◆ DATASET RECORDS:
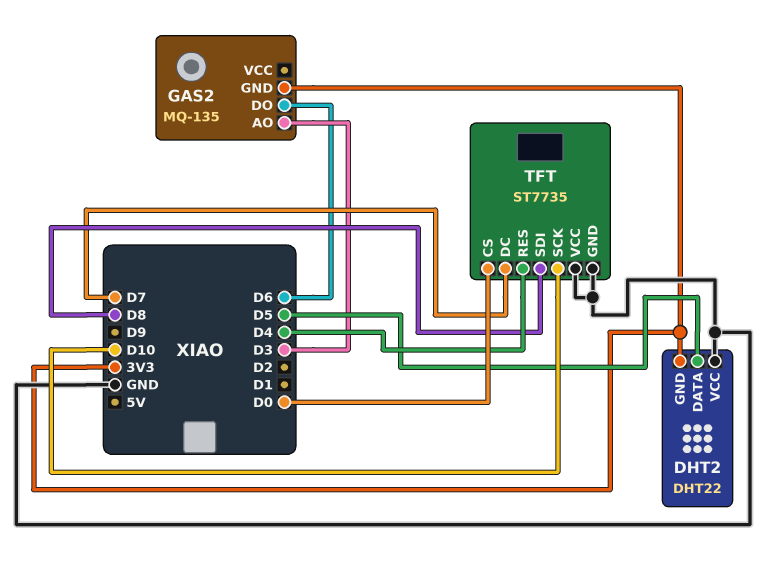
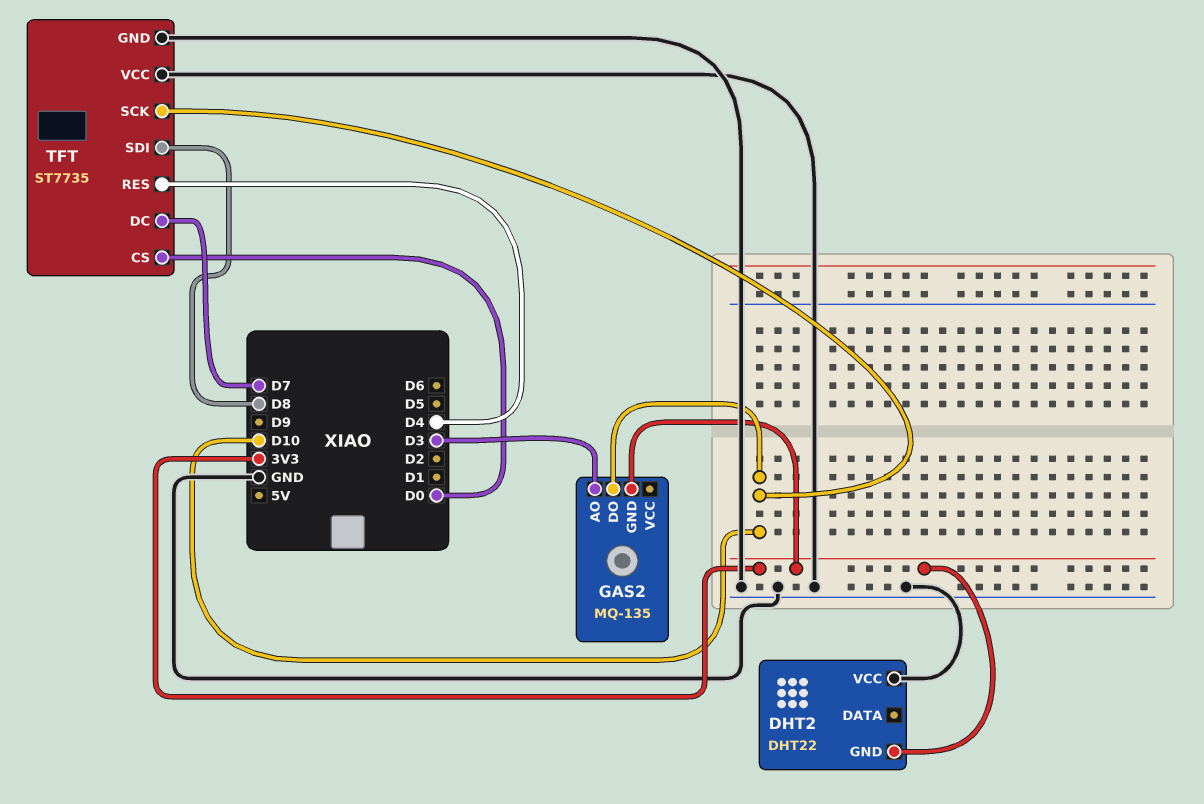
DHT2 pin DATA: D5 -> none
GAS2 pin DO: D6 -> D10

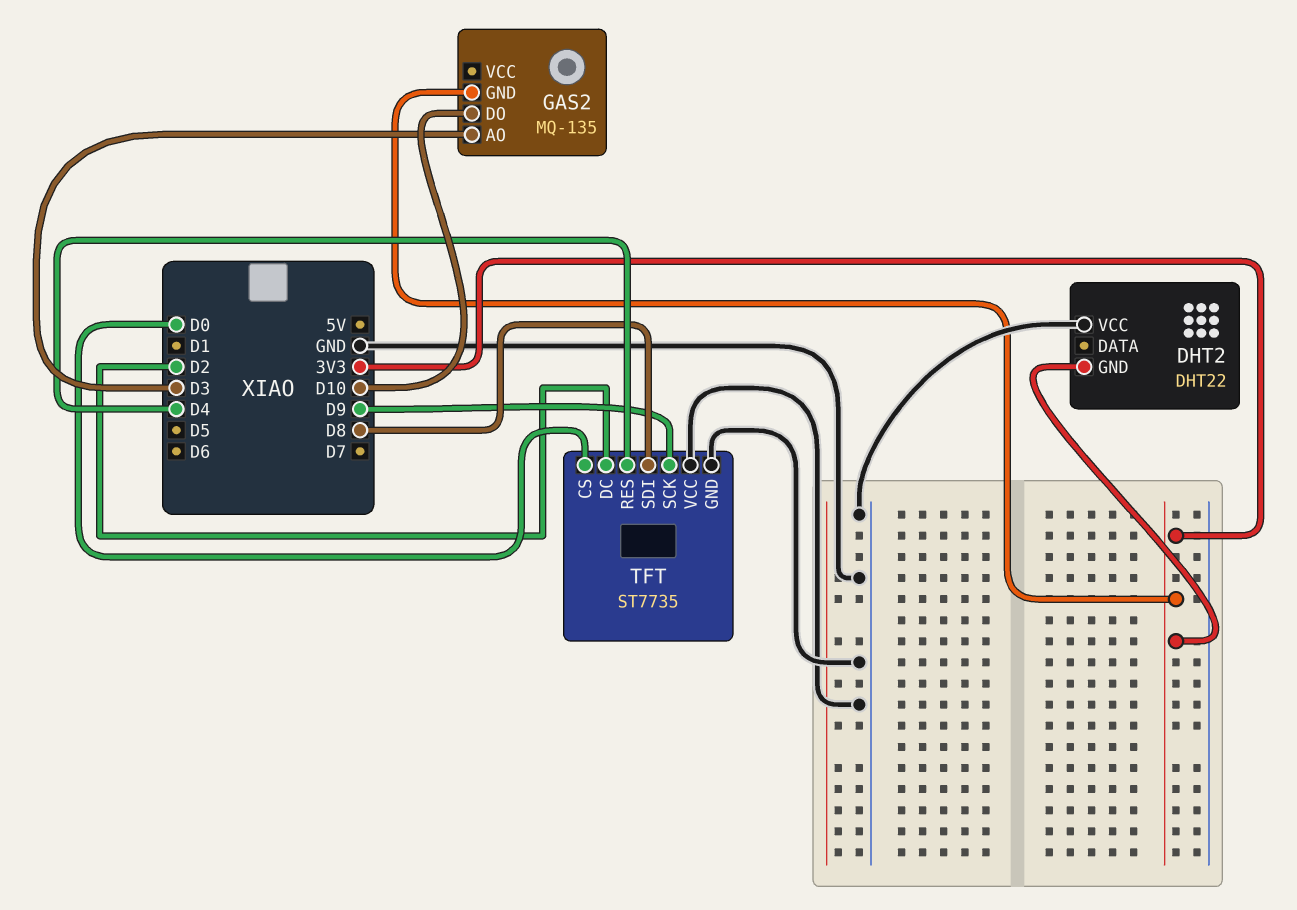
TFT pin DC: D7 -> D2
TFT pin SCK: D10 -> D9

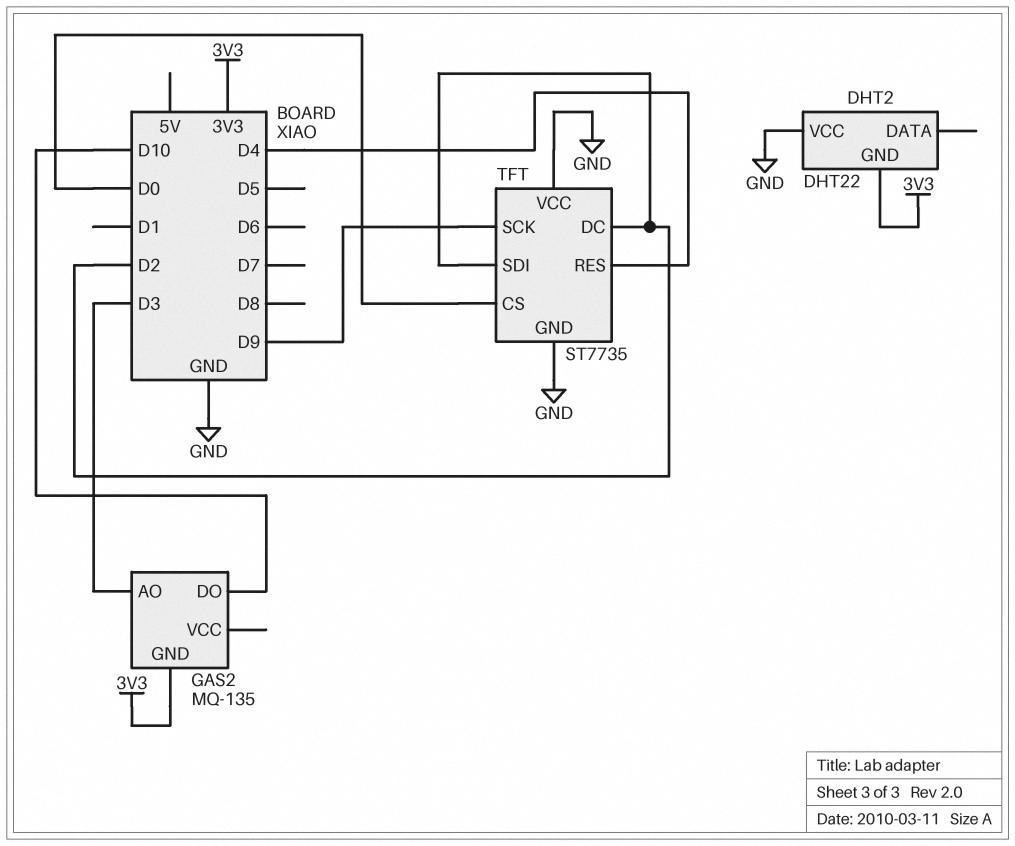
TFT pin SDI: D8 -> D2

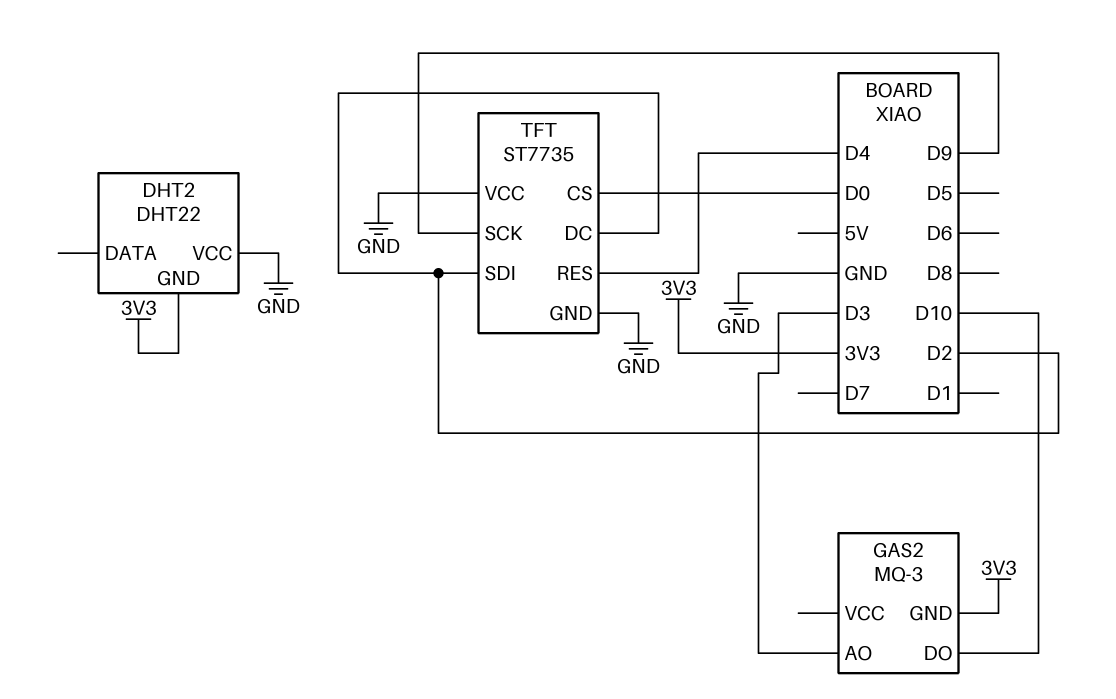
GAS2: MQ-135 -> MQ-3

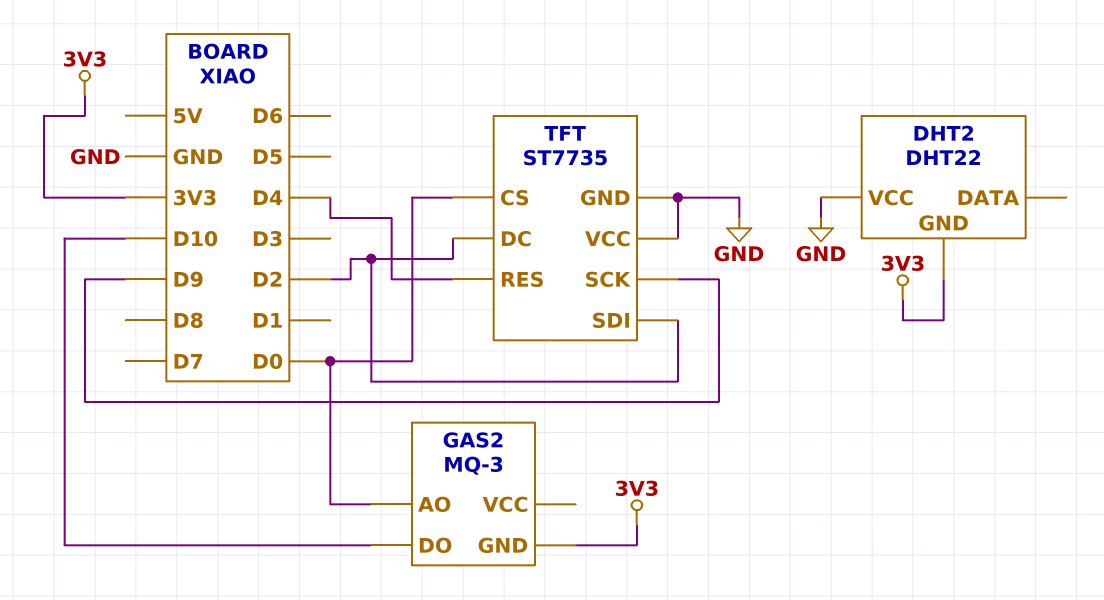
GAS2 pin AO: D3 -> D0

◆ ABOUT THIS TASK: Write out an exact copy of the lines beginning at the line that contains "TFT pin SCK: D10 -> D9" and ending at the last line of the listing. Exclude pictures.

◆ THE ANSWER:
TFT pin SCK: D10 -> D9

TFT pin SDI: D8 -> D2

GAS2: MQ-135 -> MQ-3

GAS2 pin AO: D3 -> D0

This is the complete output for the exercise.